● PROVIDED DATA
------------------------------------------------

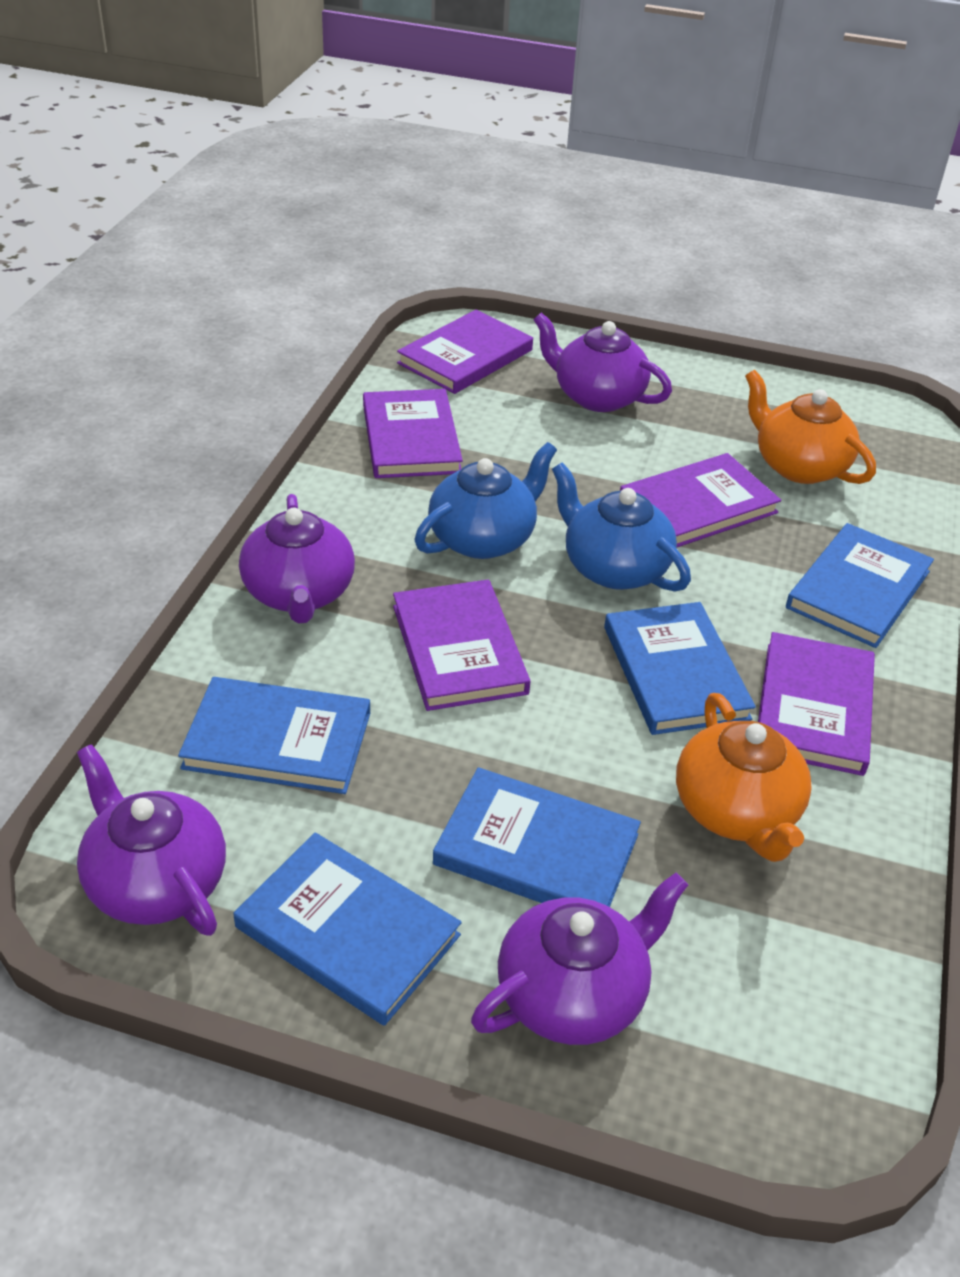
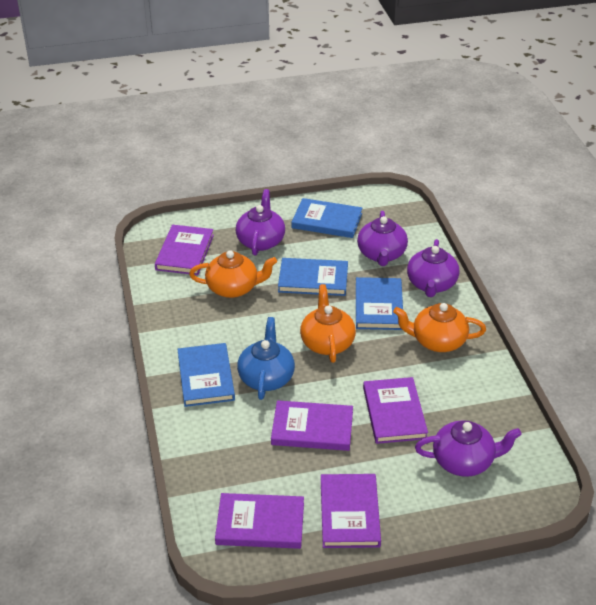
blue book: 5 -> 4
blue teapot: 2 -> 1
orange teapot: 2 -> 3

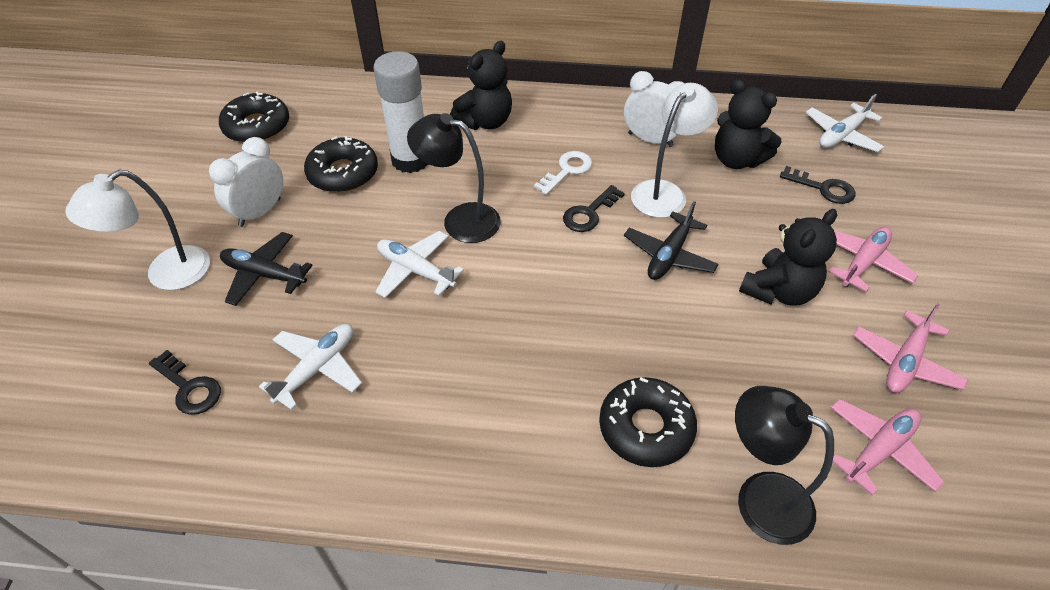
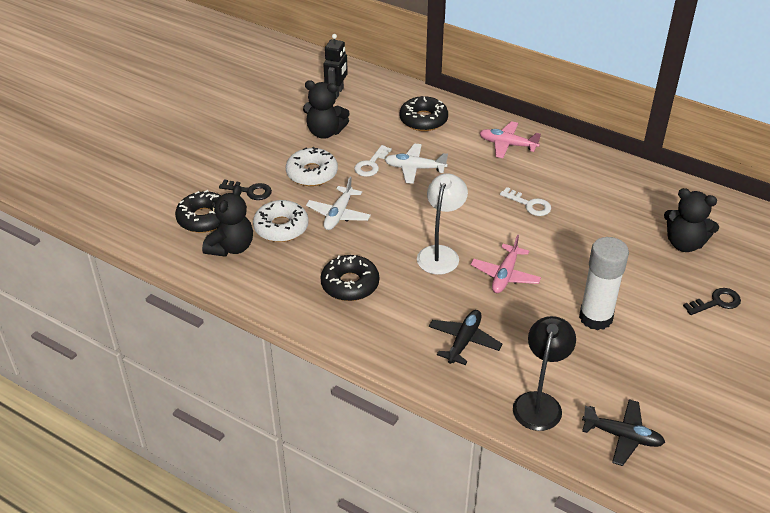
black key: 3 -> 2
black lamp: 2 -> 1
black robot: 0 -> 1
pink plane: 3 -> 2
white clock: 2 -> 0
white donut: 0 -> 2
white key: 1 -> 2
white lamp: 2 -> 1
white plane: 3 -> 2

------------------------------------------------

● ACTIVITY
When copying the entries above, keep each word as it is and exclude any image.

● RESULT OF THE TASK
blue book: 5 -> 4
blue teapot: 2 -> 1
orange teapot: 2 -> 3

black key: 3 -> 2
black lamp: 2 -> 1
black robot: 0 -> 1
pink plane: 3 -> 2
white clock: 2 -> 0
white donut: 0 -> 2
white key: 1 -> 2
white lamp: 2 -> 1
white plane: 3 -> 2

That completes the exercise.